**YOUR GOAL**. Copy nothing but the lines below, from the one with "camera: 95 degrees right, 15 degrees down" through the one with "(117, 253) = (105, 456): orange", exactly as written; no pictures should appear.

**DATA IN THIS EXERCISE**.
......

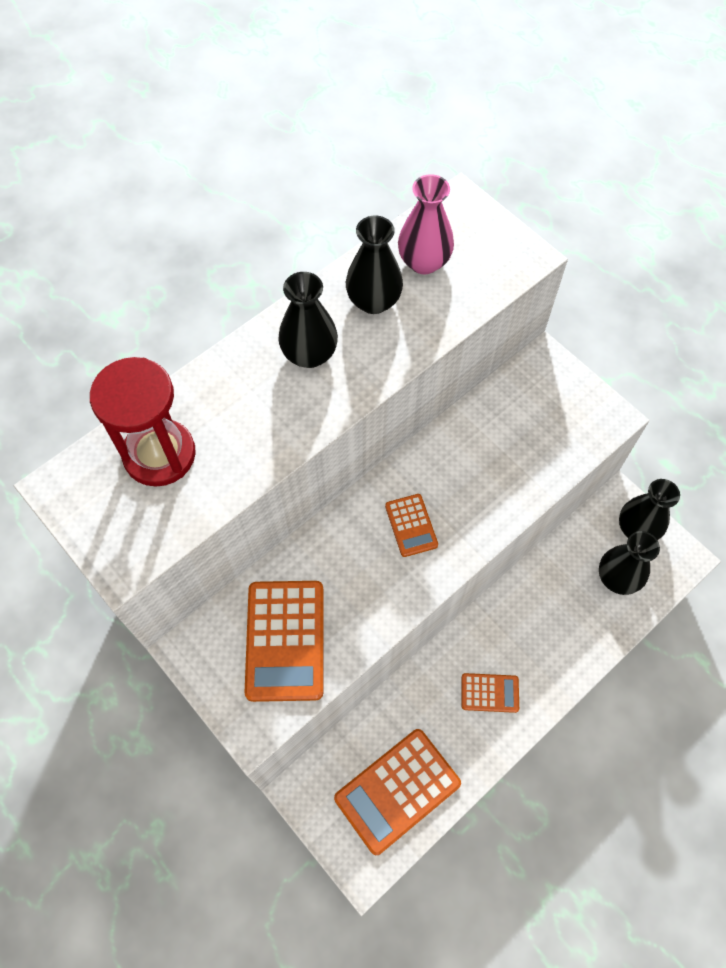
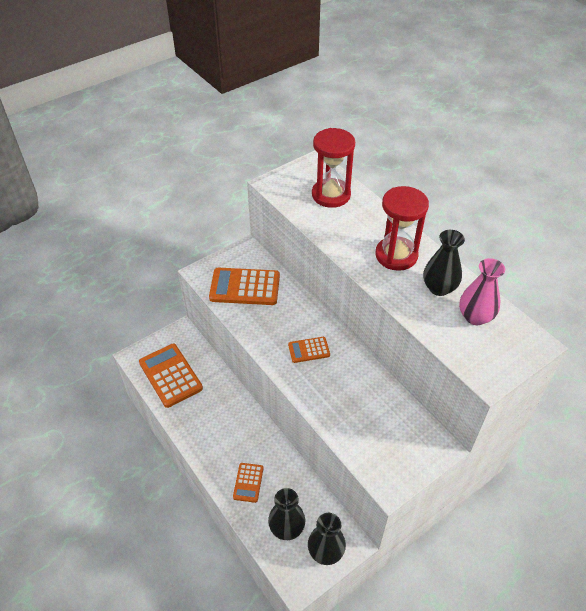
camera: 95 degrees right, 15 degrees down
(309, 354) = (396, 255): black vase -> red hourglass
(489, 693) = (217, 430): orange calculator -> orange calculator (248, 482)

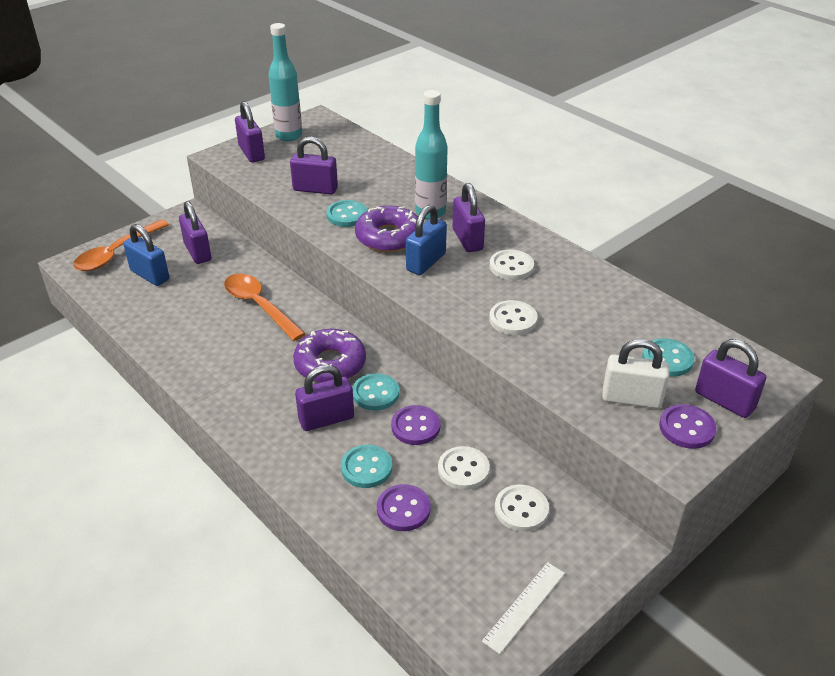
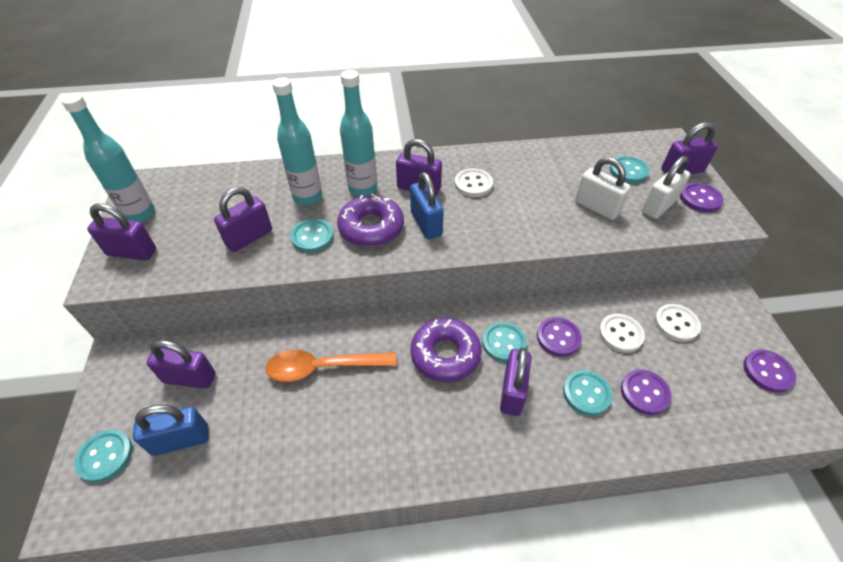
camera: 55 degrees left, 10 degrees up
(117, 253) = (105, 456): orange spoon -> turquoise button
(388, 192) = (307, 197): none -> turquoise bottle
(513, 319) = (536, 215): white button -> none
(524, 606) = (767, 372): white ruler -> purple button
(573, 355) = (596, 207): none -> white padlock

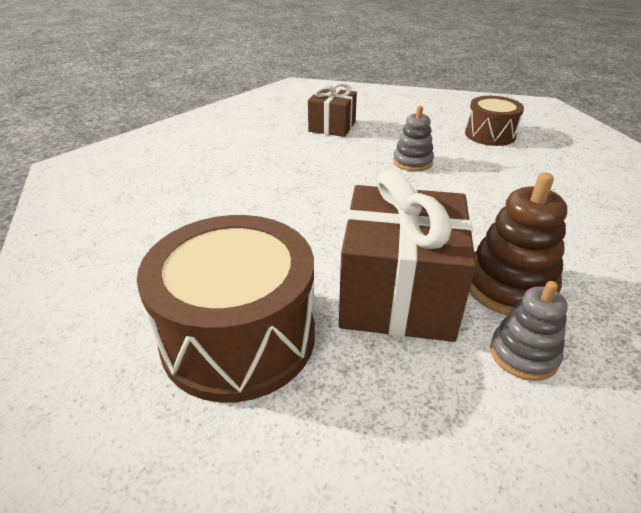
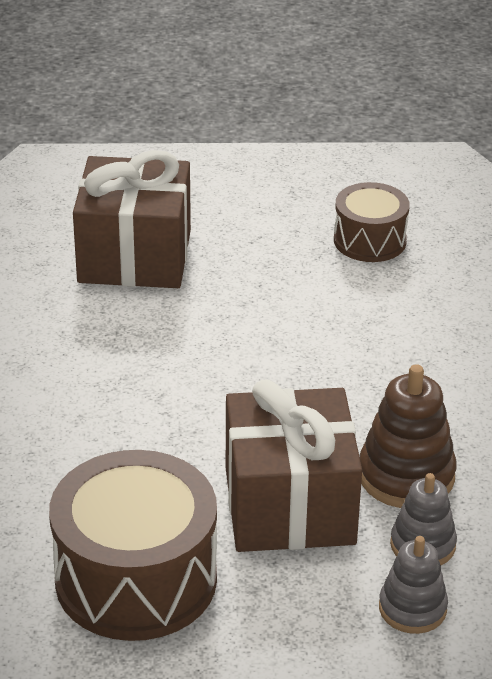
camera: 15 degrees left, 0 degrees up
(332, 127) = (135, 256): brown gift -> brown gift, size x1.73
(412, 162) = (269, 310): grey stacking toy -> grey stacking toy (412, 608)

......

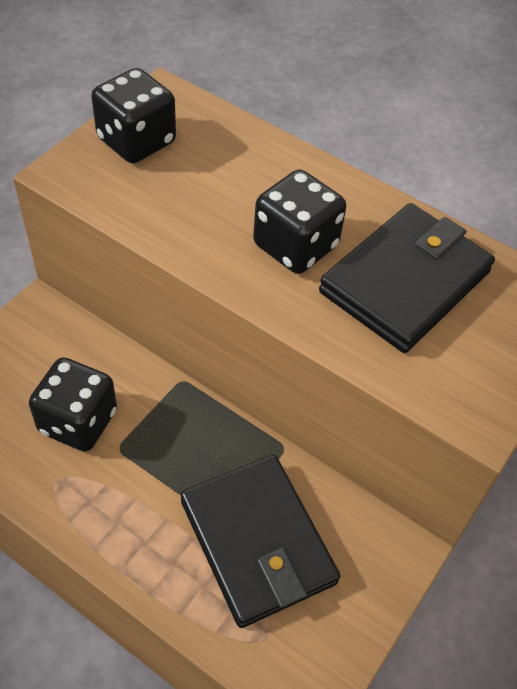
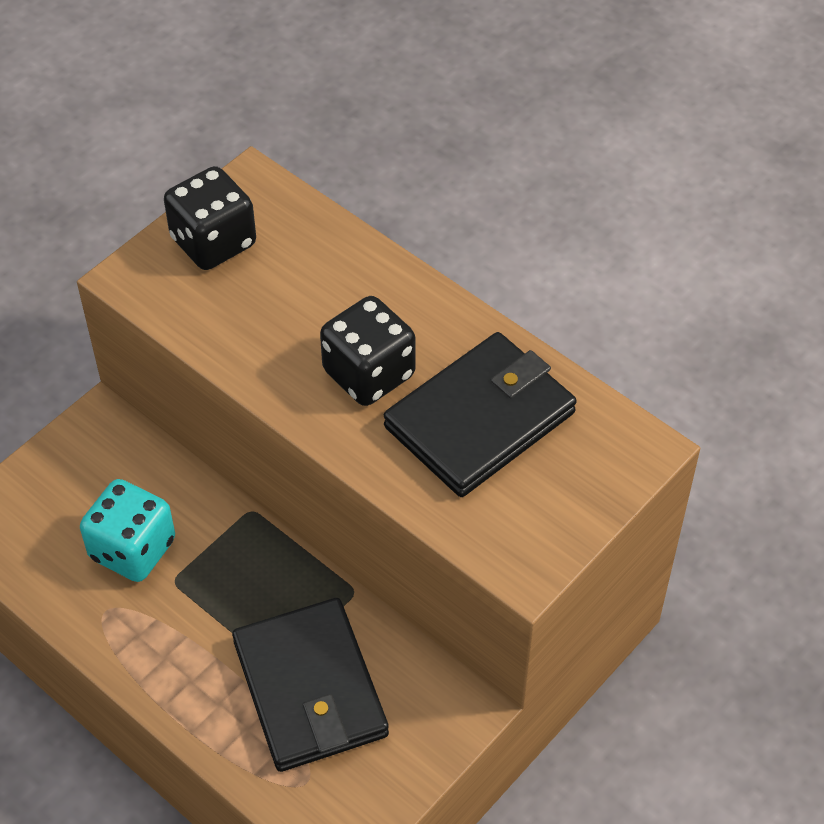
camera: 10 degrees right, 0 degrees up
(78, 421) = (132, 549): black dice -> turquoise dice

......

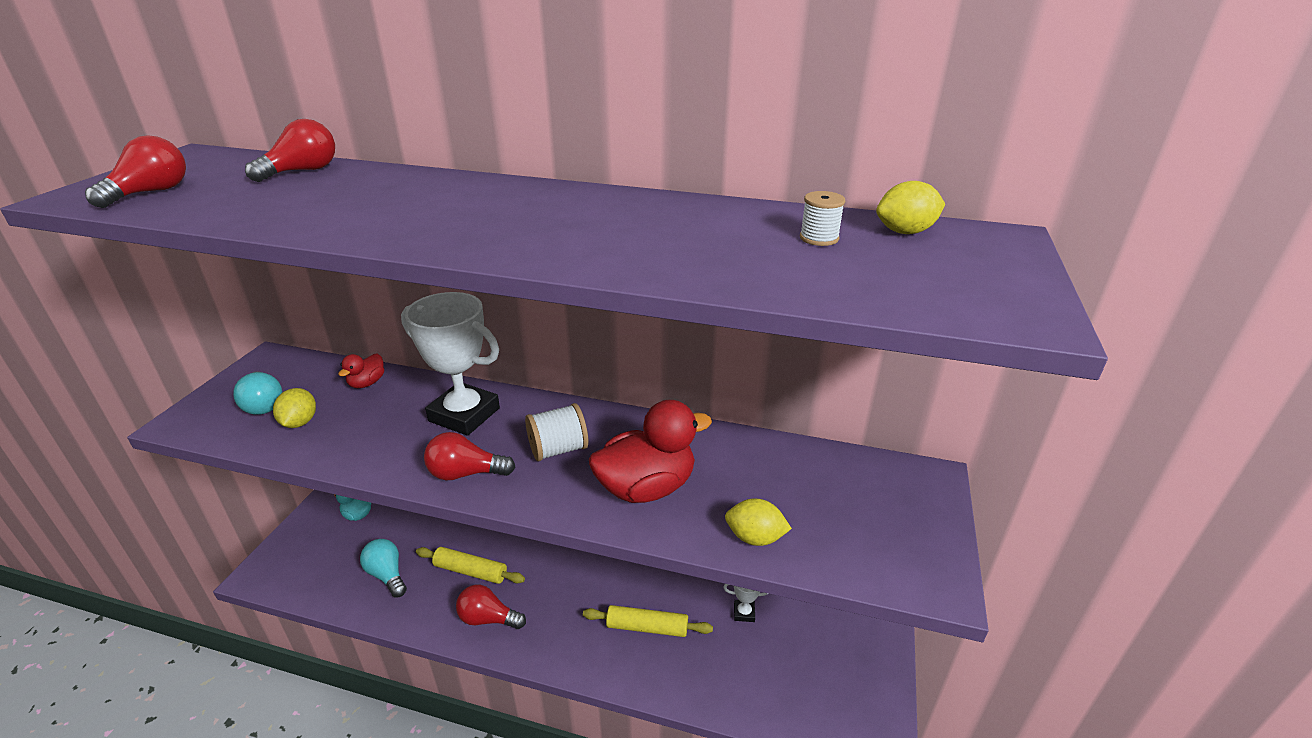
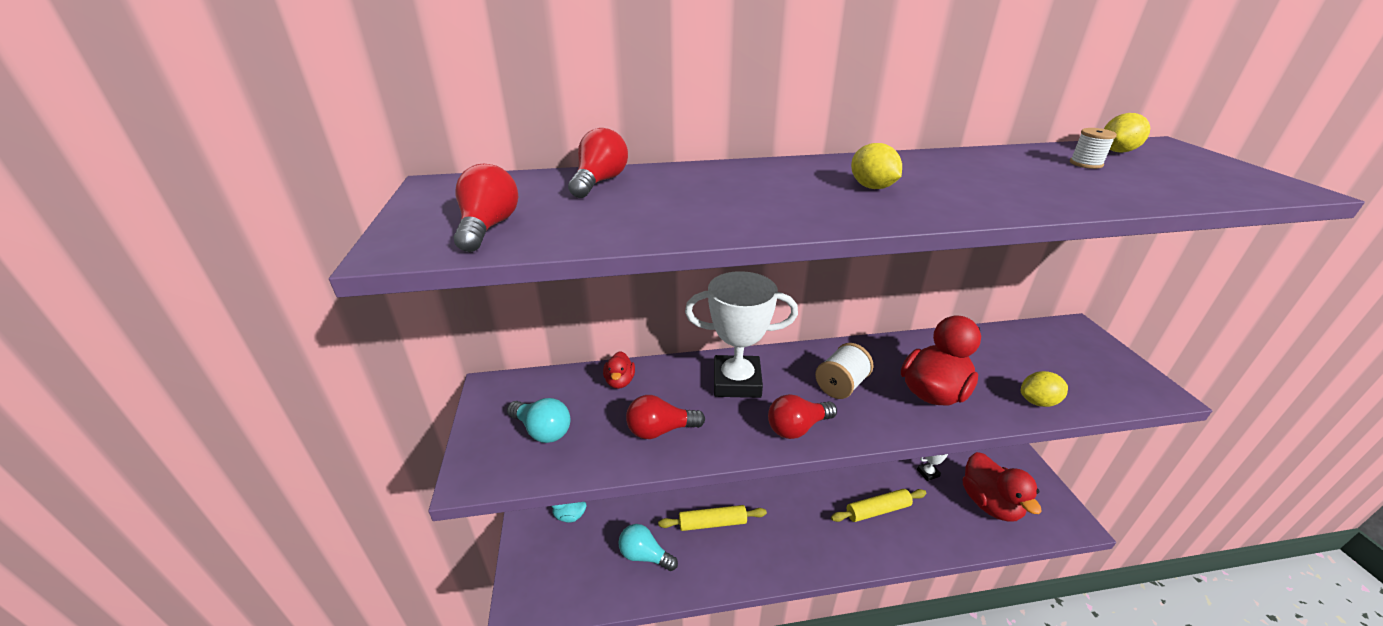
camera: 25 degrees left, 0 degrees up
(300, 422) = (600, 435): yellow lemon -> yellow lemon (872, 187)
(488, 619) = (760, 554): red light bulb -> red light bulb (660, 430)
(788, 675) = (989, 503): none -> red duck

......

**SOLUTION FOR THIS TASK**.
camera: 95 degrees right, 15 degrees down
(309, 354) = (396, 255): black vase -> red hourglass
(489, 693) = (217, 430): orange calculator -> orange calculator (248, 482)

camera: 55 degrees left, 10 degrees up
(117, 253) = (105, 456): orange spoon -> turquoise button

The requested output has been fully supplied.